### [Brief]
Report all lines in the records that hold the string "door".

**** Records supplied ****

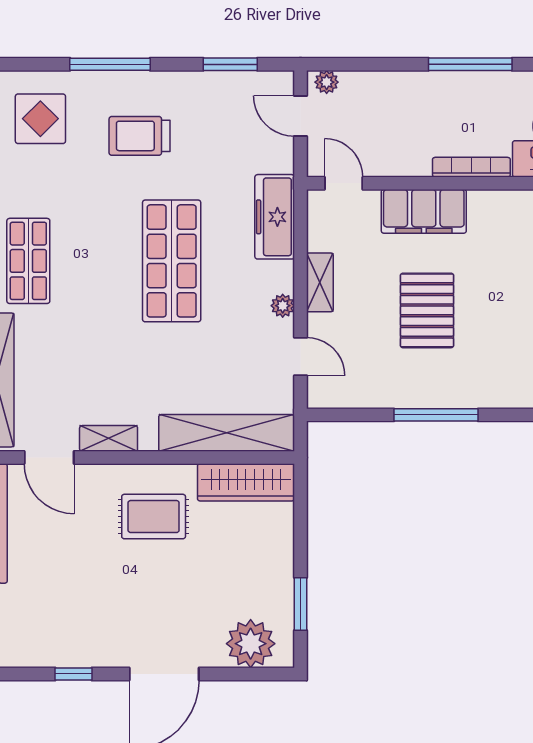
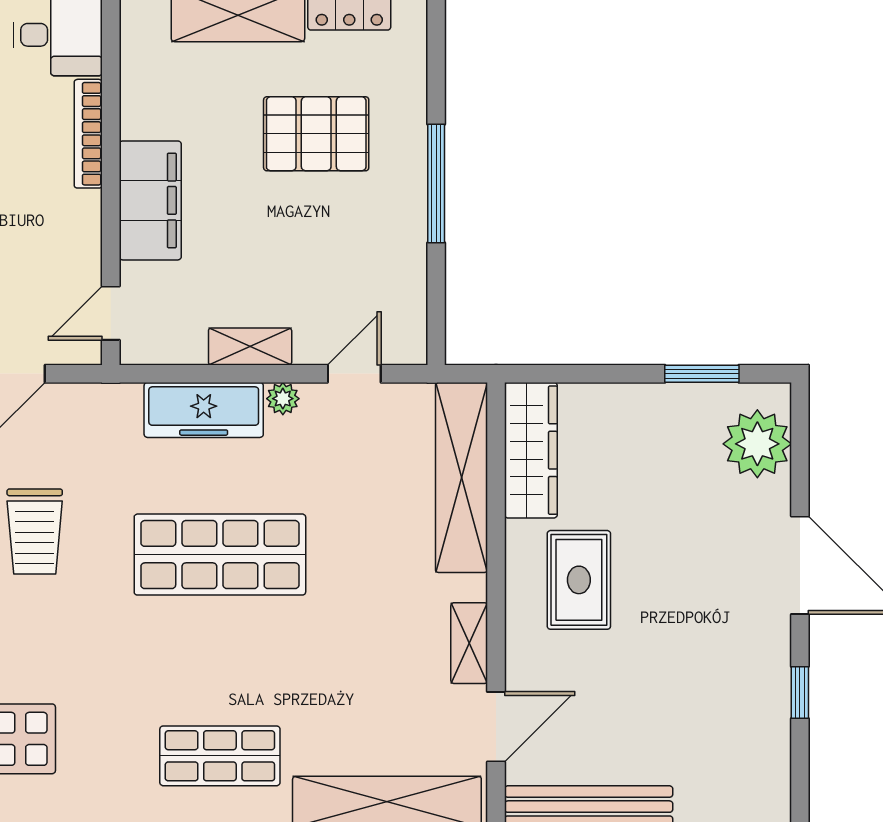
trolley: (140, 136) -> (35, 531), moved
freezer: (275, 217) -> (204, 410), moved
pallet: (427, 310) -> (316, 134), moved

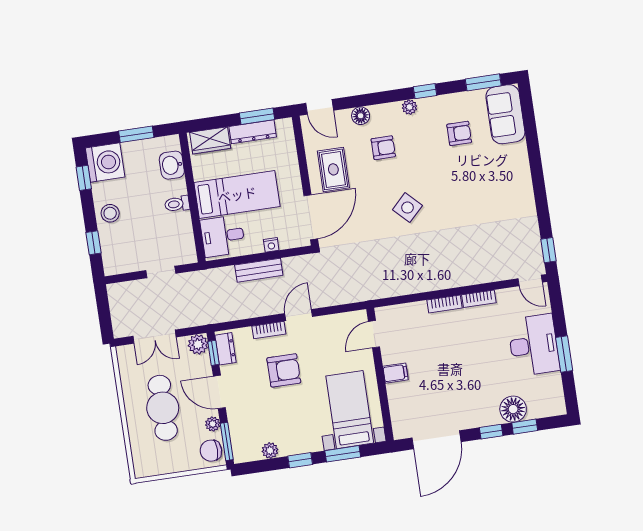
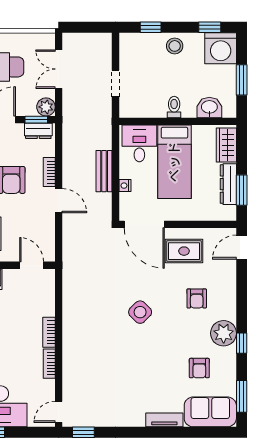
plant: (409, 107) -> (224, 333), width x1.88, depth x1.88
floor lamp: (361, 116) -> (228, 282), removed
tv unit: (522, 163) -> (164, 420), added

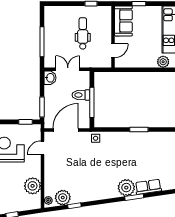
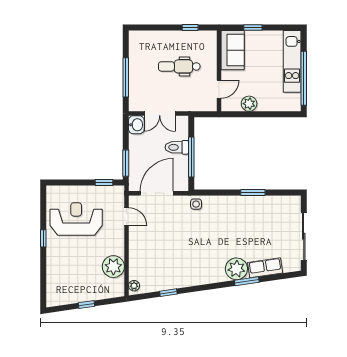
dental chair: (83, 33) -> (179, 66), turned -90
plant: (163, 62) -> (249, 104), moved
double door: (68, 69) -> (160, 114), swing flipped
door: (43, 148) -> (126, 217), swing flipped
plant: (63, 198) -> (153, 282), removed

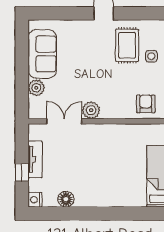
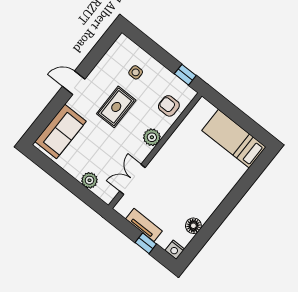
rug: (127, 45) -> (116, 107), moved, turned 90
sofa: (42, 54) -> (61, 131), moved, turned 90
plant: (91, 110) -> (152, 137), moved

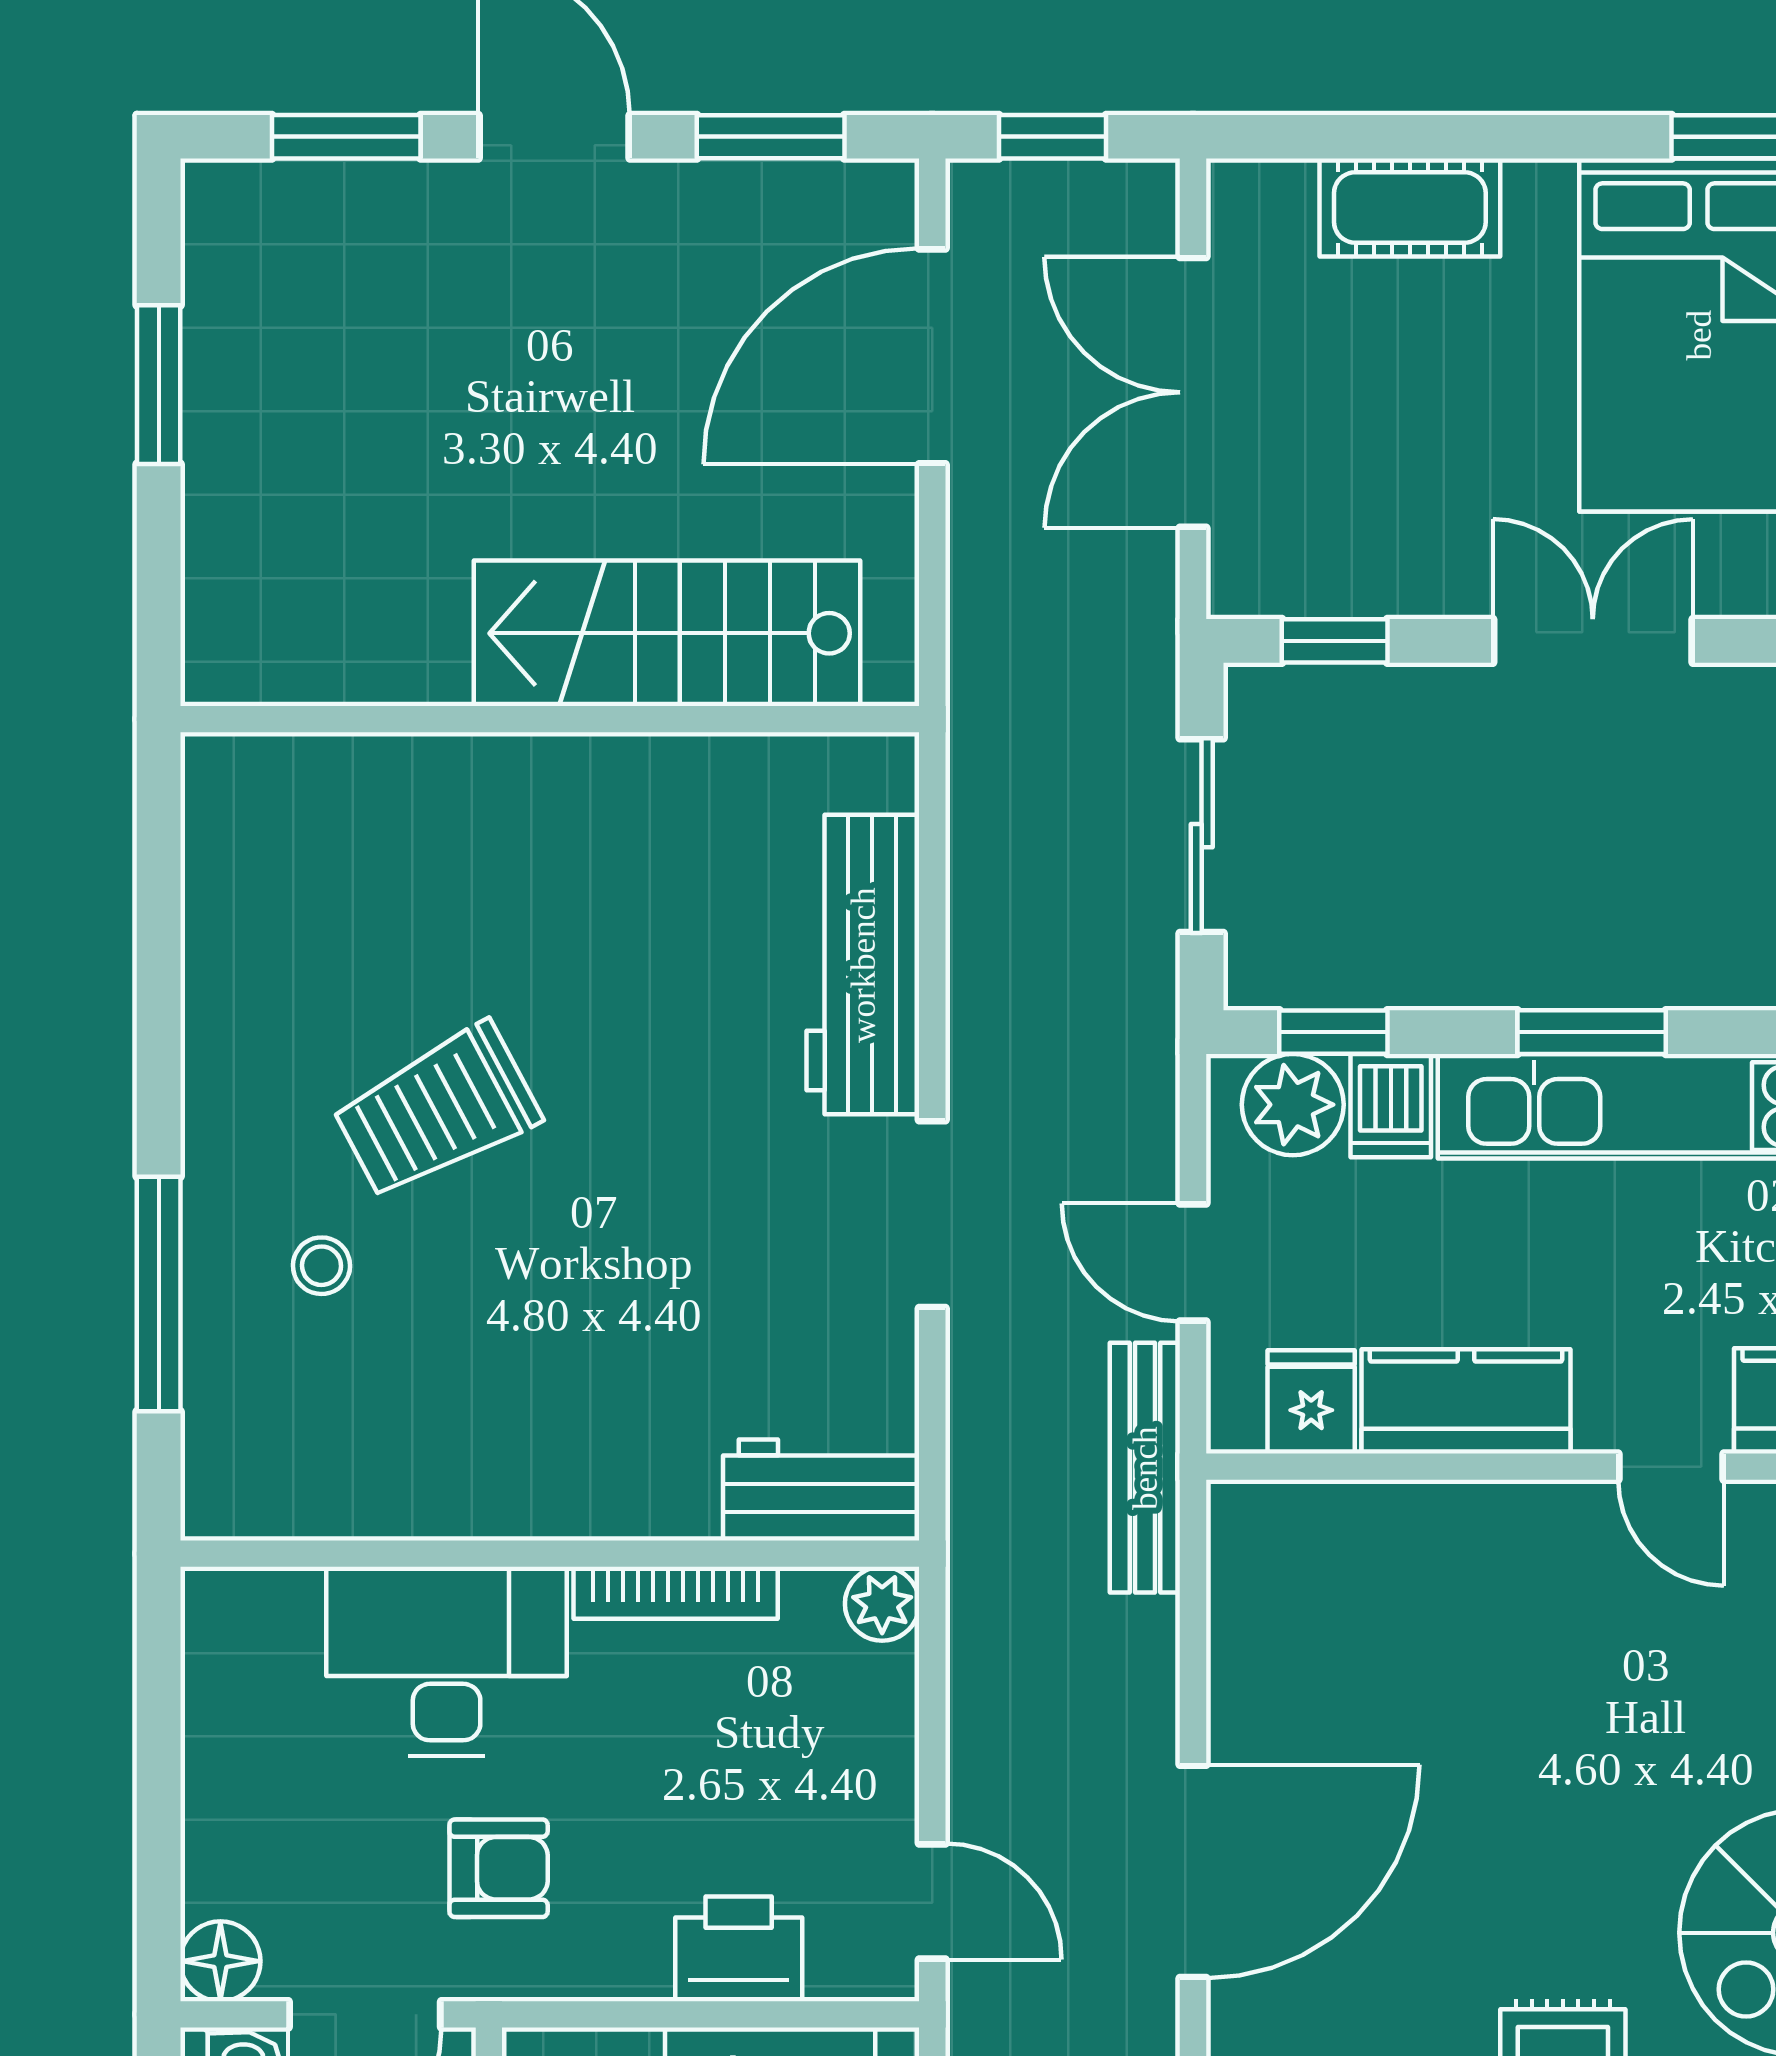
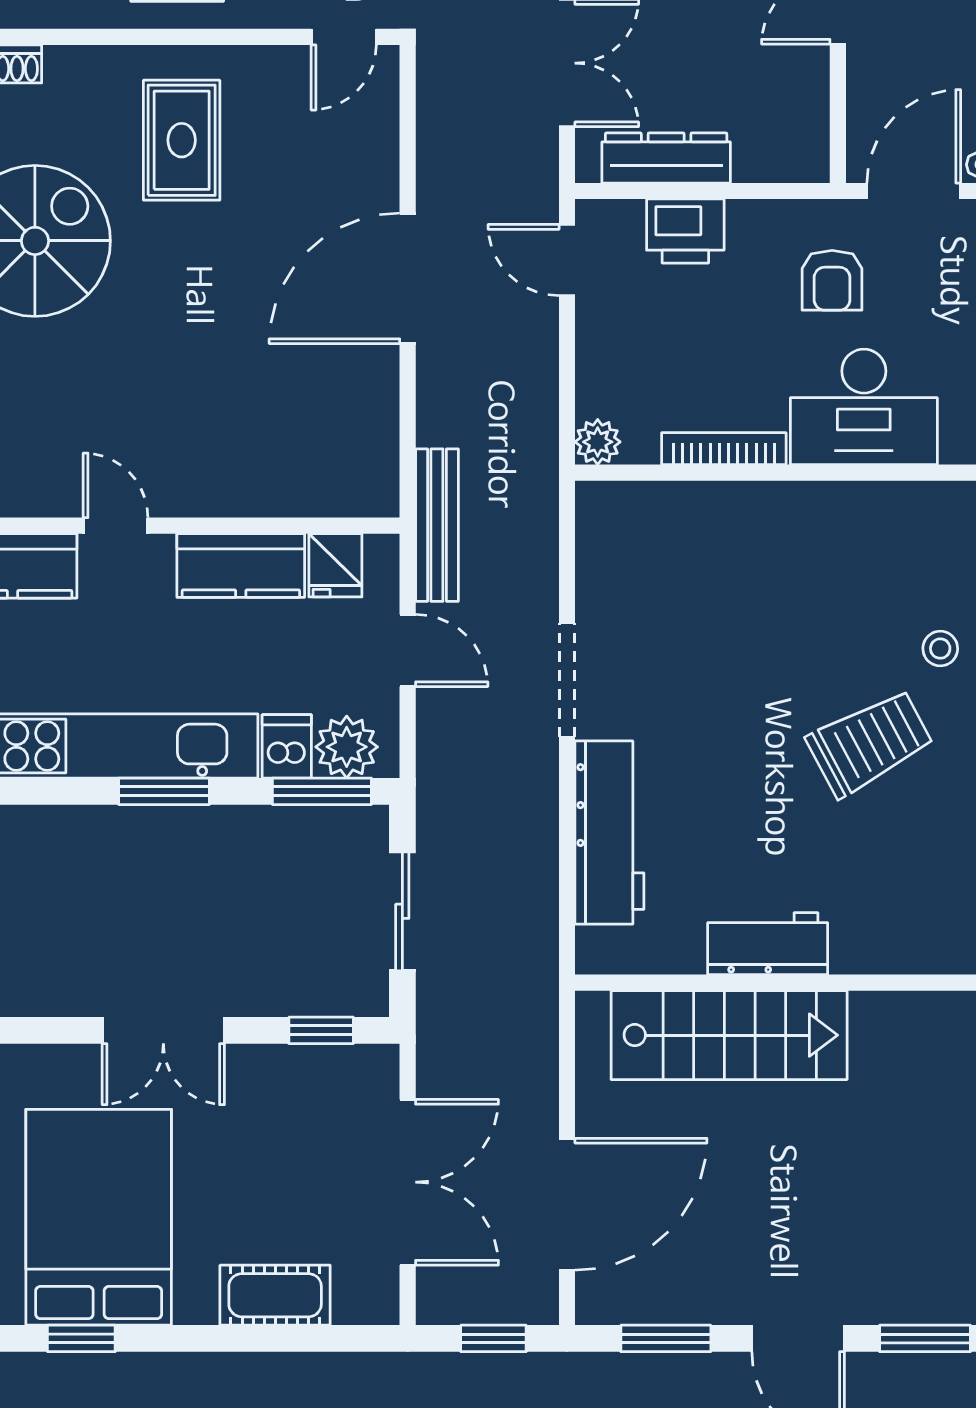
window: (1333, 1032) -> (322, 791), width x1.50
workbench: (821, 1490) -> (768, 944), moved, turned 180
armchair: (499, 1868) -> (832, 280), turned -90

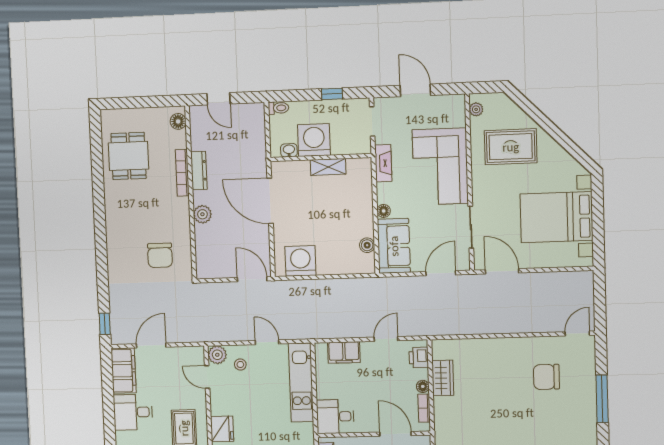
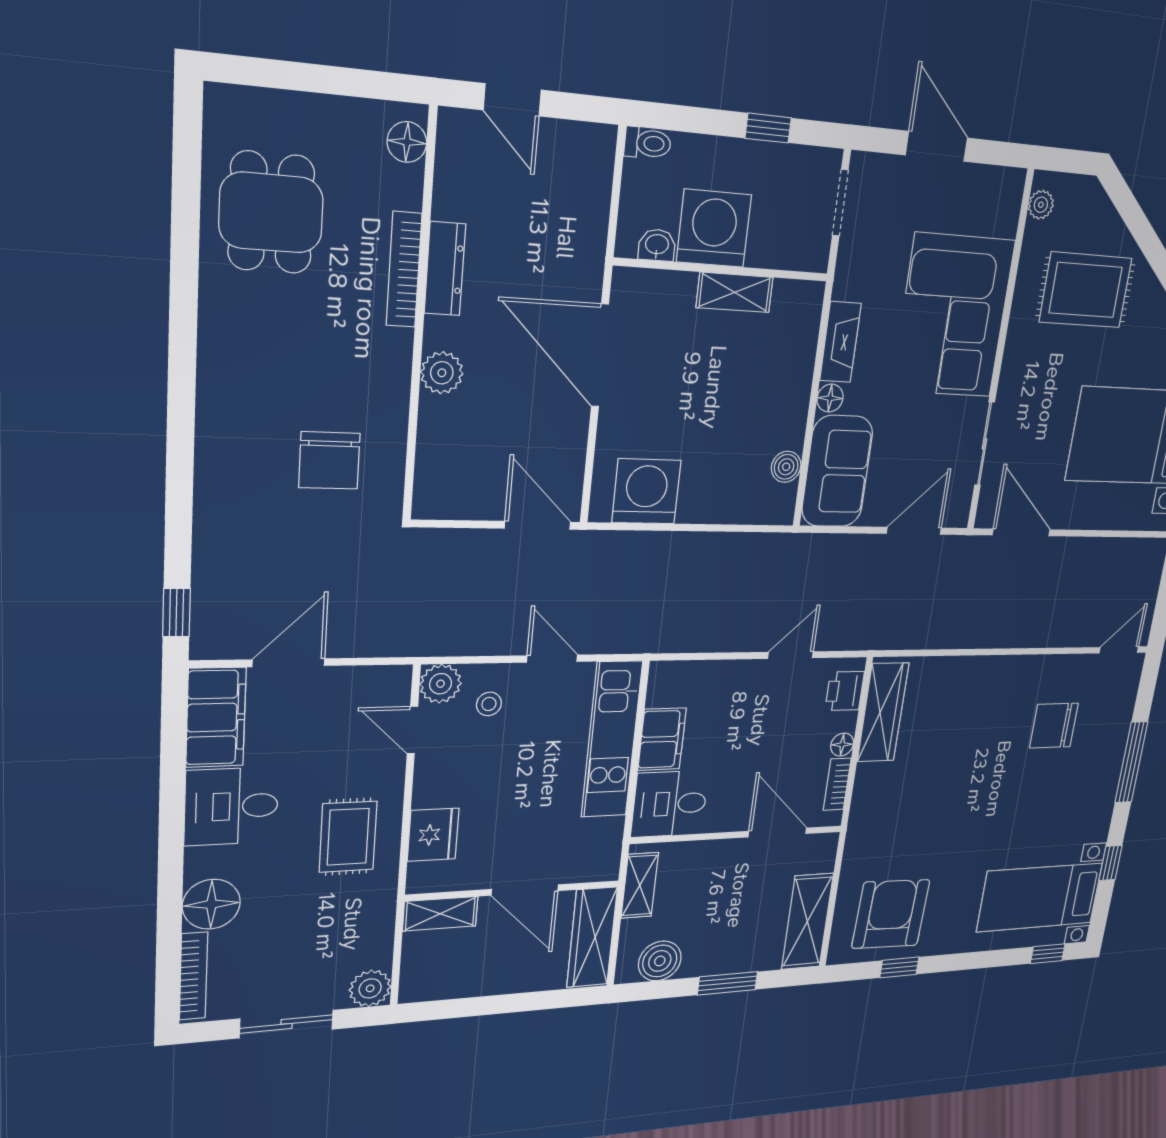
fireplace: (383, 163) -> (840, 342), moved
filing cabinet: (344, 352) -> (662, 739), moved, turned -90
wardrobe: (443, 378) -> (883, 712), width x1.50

****

### [Solved problem]
double door: (68, 69) -> (160, 114), swing flipped
door: (43, 148) -> (126, 217), swing flipped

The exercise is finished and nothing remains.